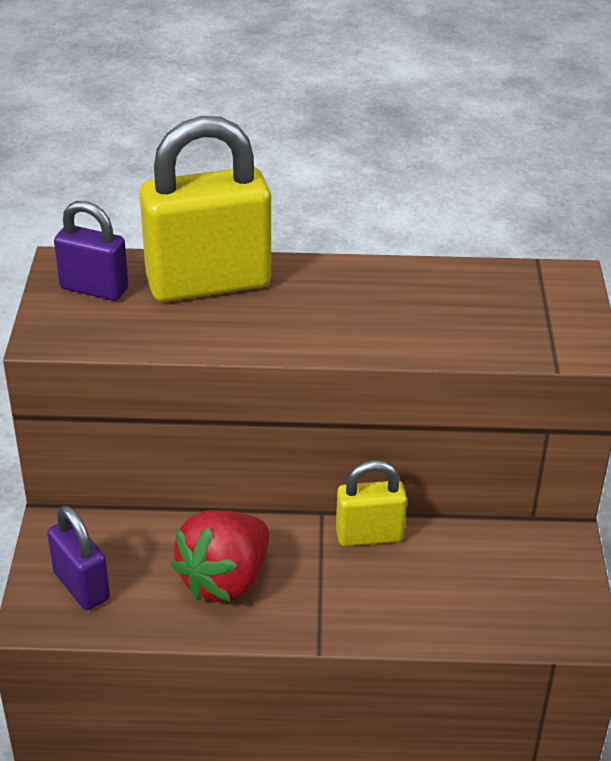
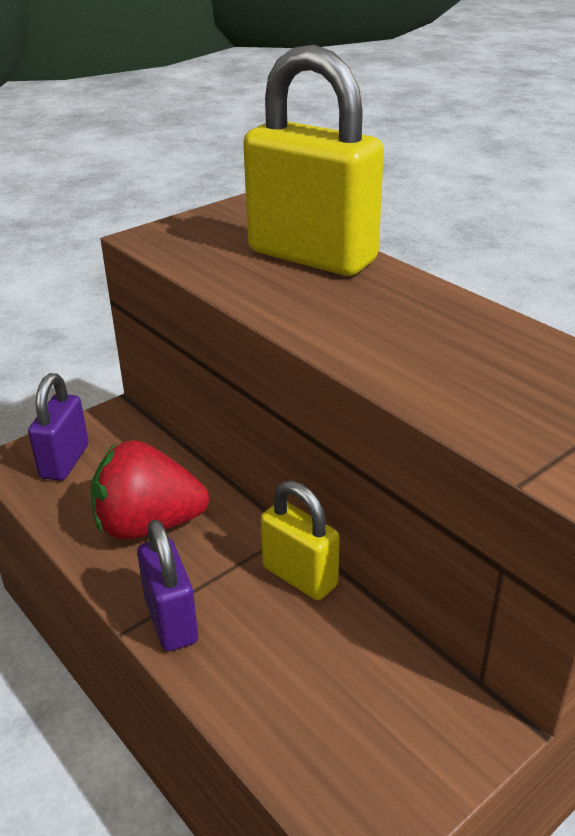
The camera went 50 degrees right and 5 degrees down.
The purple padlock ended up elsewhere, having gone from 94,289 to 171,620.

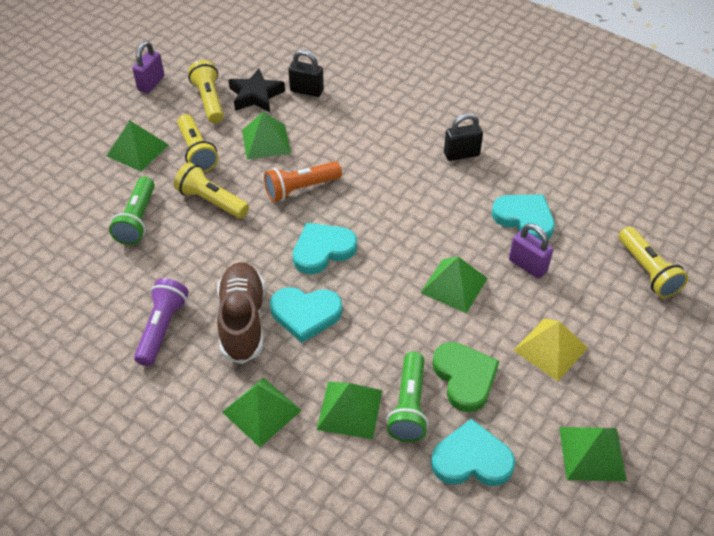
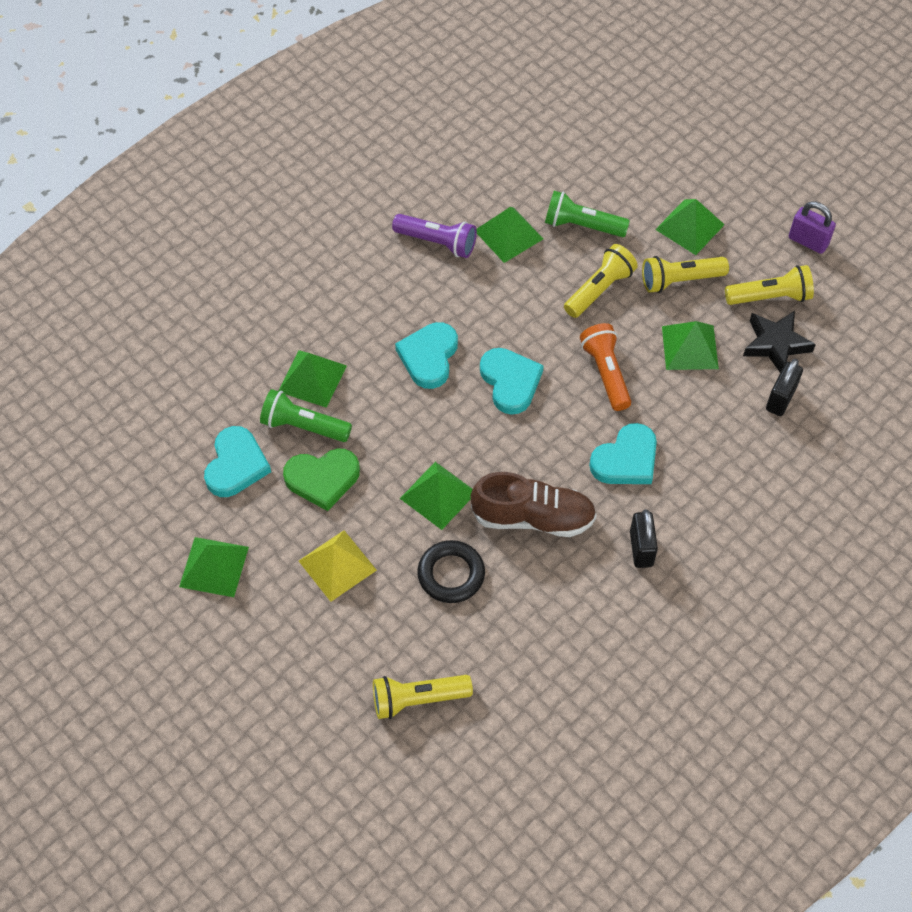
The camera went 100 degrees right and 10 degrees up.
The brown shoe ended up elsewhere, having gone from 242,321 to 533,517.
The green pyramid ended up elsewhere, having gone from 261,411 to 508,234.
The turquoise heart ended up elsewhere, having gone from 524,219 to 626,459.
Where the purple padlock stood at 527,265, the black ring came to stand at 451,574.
● ● ● ● ●
Considering only the data above, return the lines in which "went" occurs.

▶ [ANSWER SECTION]
The camera went 50 degrees right and 5 degrees down.
The camera went 100 degrees right and 10 degrees up.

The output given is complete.